§ **Goal of the exercise**
Could you count the lines below that include the word "orange" and give only the number?

§ **Exercise materials**
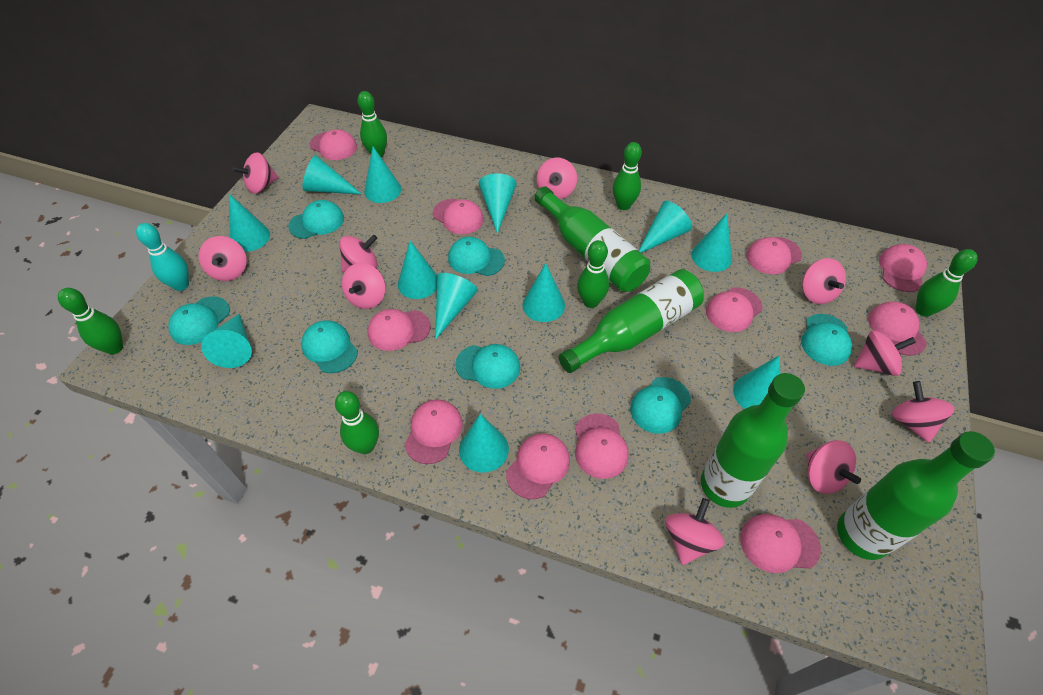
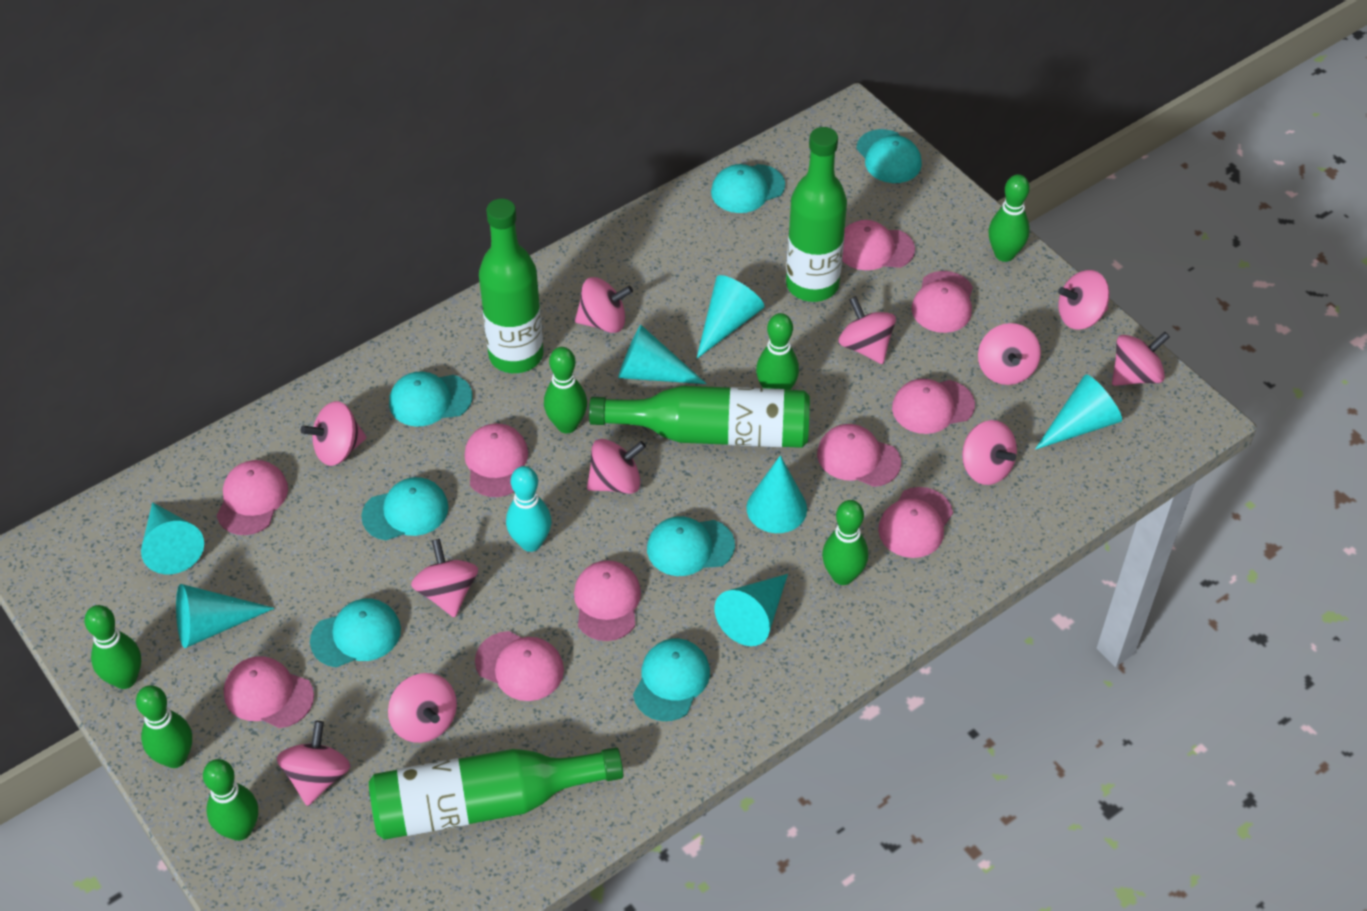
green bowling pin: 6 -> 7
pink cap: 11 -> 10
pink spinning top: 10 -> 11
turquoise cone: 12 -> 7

---

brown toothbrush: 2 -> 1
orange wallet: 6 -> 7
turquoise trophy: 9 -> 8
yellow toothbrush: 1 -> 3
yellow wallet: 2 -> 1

...

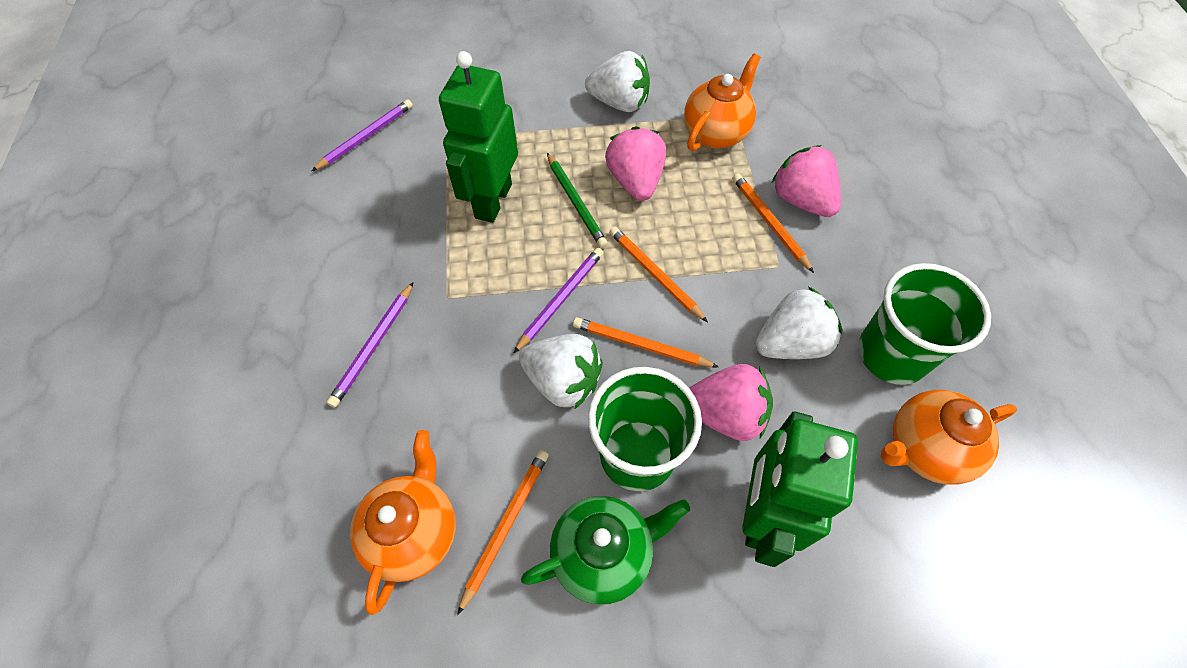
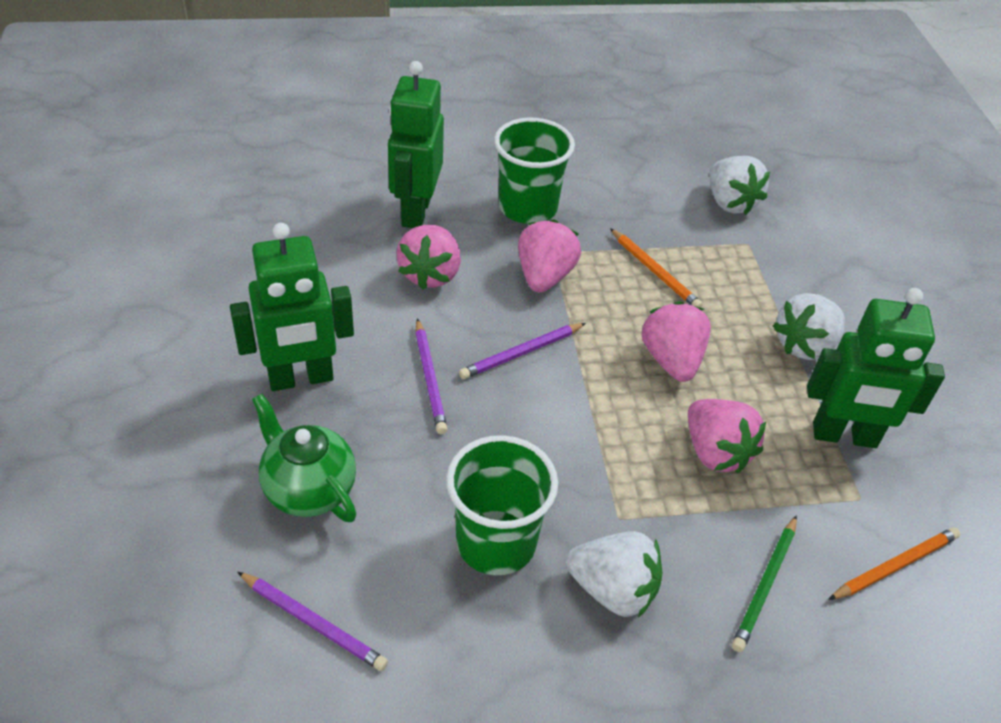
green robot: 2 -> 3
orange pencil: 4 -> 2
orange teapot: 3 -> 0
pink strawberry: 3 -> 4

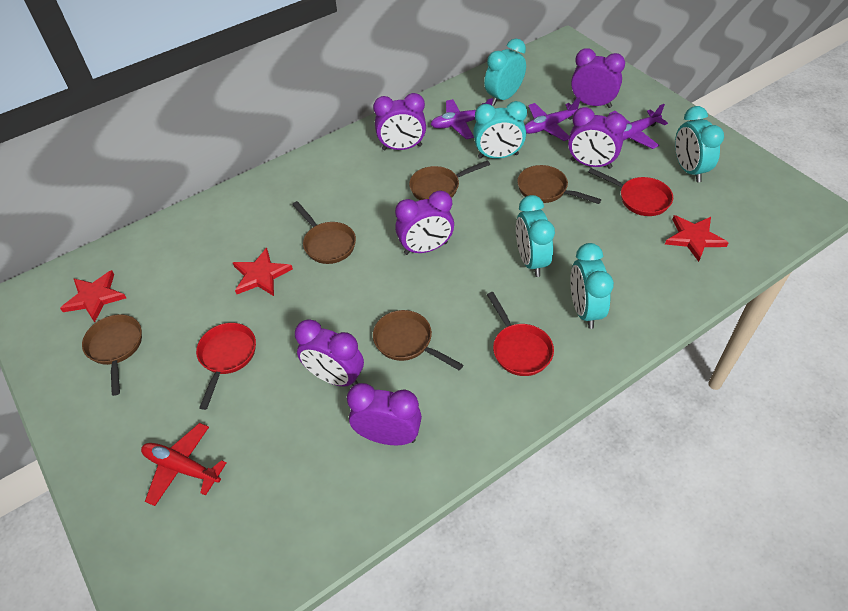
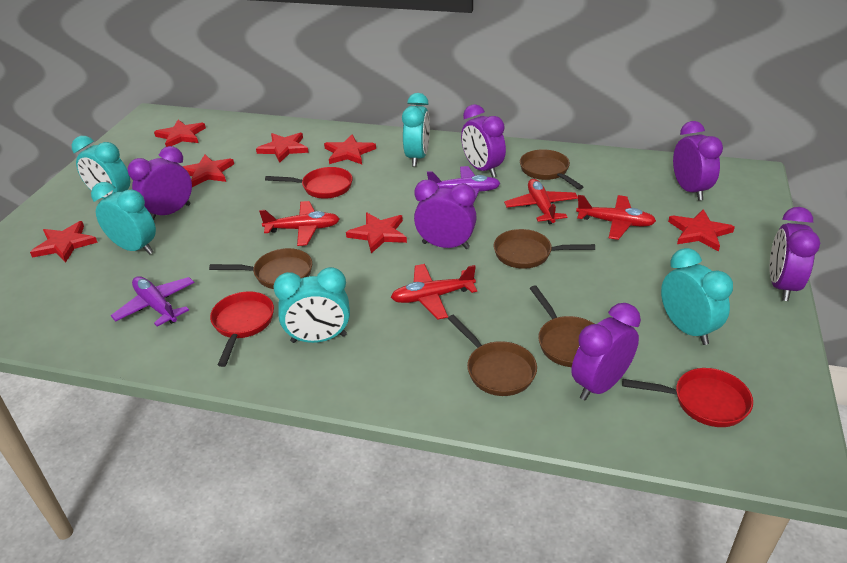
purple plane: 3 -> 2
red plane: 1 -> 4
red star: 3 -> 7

§ **Task answer**
3